=== Dataset records ===

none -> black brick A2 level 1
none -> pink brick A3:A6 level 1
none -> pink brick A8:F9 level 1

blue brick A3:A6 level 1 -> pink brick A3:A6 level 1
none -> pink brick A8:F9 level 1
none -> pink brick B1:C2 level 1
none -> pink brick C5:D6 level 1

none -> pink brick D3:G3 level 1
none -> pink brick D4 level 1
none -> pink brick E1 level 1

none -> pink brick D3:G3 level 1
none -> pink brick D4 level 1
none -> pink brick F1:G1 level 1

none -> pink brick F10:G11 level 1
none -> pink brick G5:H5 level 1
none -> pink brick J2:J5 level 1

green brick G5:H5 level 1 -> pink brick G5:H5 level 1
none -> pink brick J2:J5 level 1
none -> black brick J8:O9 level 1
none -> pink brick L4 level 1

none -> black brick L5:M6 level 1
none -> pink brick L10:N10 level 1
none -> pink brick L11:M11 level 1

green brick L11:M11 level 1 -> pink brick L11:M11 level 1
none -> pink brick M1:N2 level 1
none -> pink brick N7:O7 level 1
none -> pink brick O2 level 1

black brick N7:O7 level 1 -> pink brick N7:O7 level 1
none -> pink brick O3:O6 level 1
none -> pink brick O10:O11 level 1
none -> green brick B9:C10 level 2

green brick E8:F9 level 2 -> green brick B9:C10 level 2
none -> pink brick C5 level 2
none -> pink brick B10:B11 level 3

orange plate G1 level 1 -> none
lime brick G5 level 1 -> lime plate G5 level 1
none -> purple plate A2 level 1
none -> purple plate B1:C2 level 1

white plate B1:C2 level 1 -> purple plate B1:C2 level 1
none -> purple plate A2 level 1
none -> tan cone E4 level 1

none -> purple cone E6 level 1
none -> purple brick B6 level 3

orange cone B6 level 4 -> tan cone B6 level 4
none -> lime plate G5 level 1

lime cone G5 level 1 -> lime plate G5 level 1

===

● Required work
Show every line in the records above that contains the word "cone".

● Written answer
none -> tan cone E4 level 1
none -> purple cone E6 level 1
orange cone B6 level 4 -> tan cone B6 level 4
lime cone G5 level 1 -> lime plate G5 level 1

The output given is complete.